HOW TO COMPLETE THIS TASK
The answer should be every line below, repeated exactly, with the images left out.

(Scene difference descriptions)
----

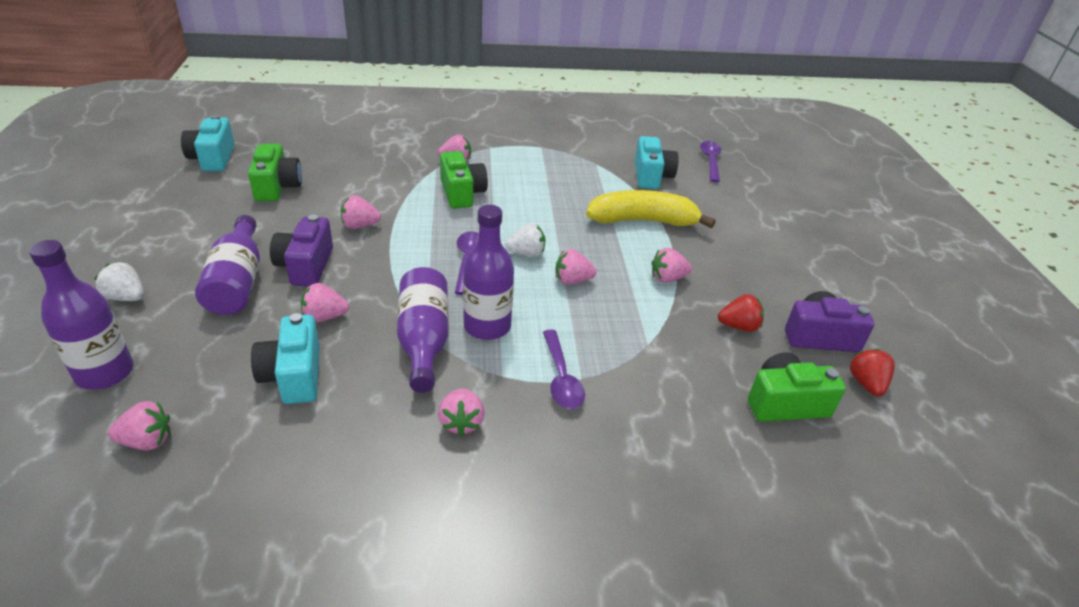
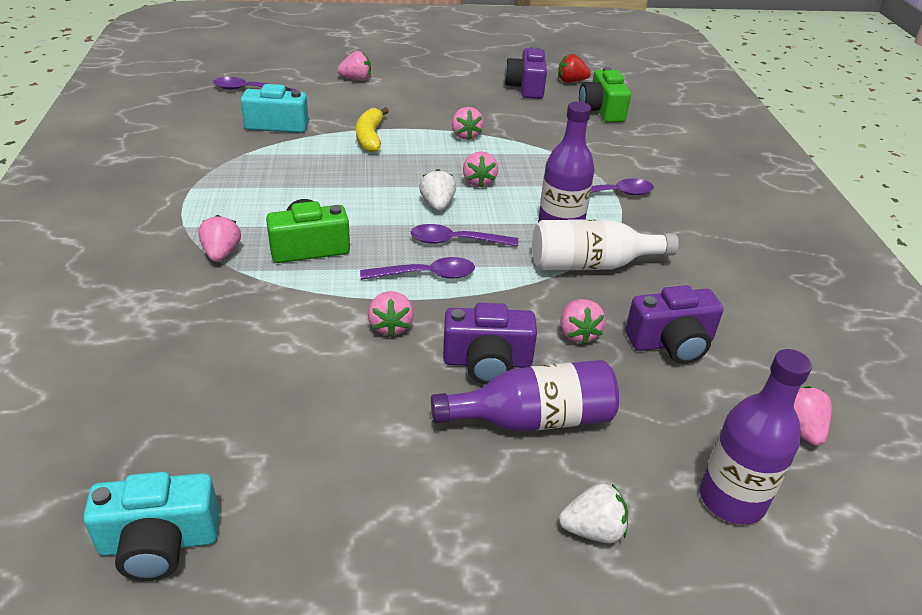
camera: 90 degrees left, 0 degrees up
(126, 297) = (593, 530): white strawberry -> white strawberry turned 120 degrees counterclockwise
(277, 187) = (280, 427): green camera -> none
(293, 375) = (671, 343): turquoise camera -> purple camera
(420, 243) = (426, 275): none -> purple spoon
(424, 340) = (591, 265): purple bottle -> white bottle
(461, 422) = (683, 241): pink strawberry -> pink strawberry (356, 79)
(643, 221) = (370, 137): yellow banana -> yellow banana, size x0.64
(739, 326) = (523, 114): red strawberry -> none

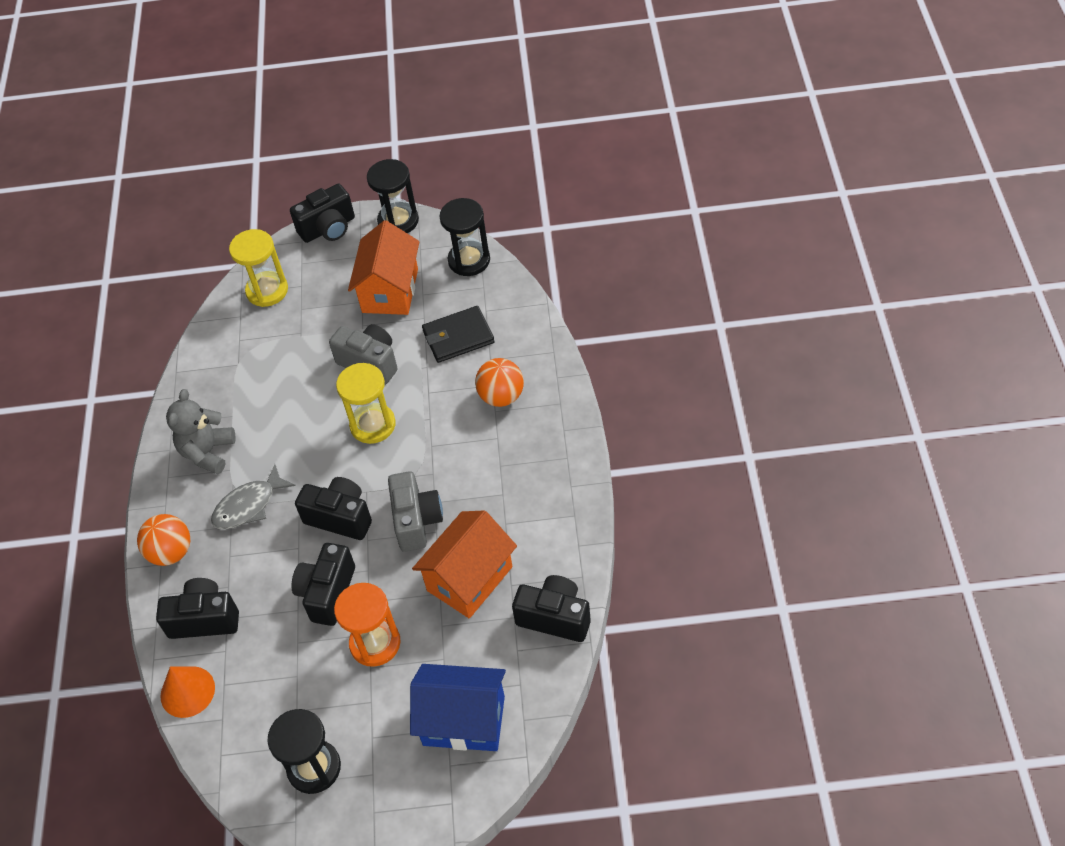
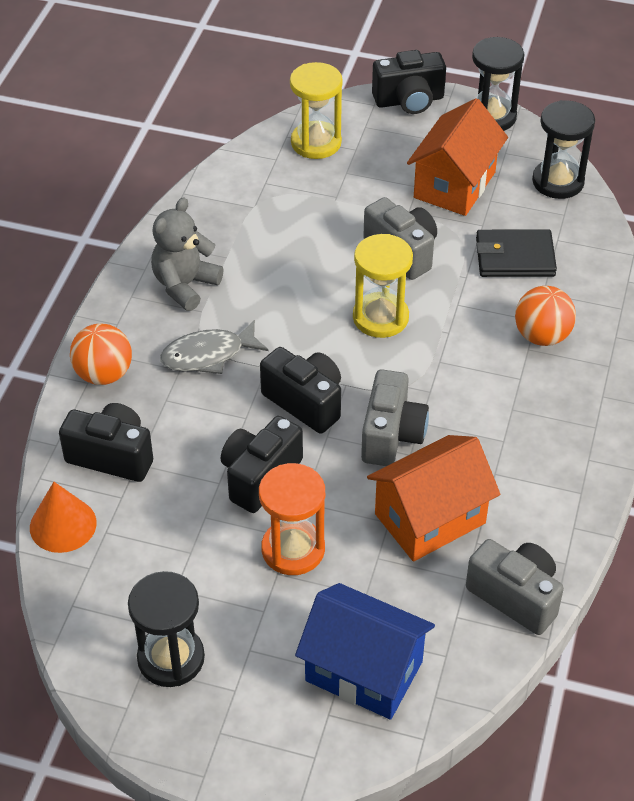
camera: 15 degrees right, 5 degrees down
(555, 617) = (515, 596): black camera -> grey camera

----

OUTPUT
camera: 90 degrees left, 0 degrees up
(126, 297) = (593, 530): white strawberry -> white strawberry turned 120 degrees counterclockwise
(277, 187) = (280, 427): green camera -> none
(293, 375) = (671, 343): turquoise camera -> purple camera
(420, 243) = (426, 275): none -> purple spoon
(424, 340) = (591, 265): purple bottle -> white bottle
(461, 422) = (683, 241): pink strawberry -> pink strawberry (356, 79)
(643, 221) = (370, 137): yellow banana -> yellow banana, size x0.64
(739, 326) = (523, 114): red strawberry -> none

camera: 15 degrees right, 5 degrees down
(555, 617) = (515, 596): black camera -> grey camera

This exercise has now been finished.